## Task
Lines with the string "lime" must each be copied from the listing.

## Data

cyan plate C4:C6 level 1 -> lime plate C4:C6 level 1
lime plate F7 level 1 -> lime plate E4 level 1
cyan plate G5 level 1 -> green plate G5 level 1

## Written response
cyan plate C4:C6 level 1 -> lime plate C4:C6 level 1
lime plate F7 level 1 -> lime plate E4 level 1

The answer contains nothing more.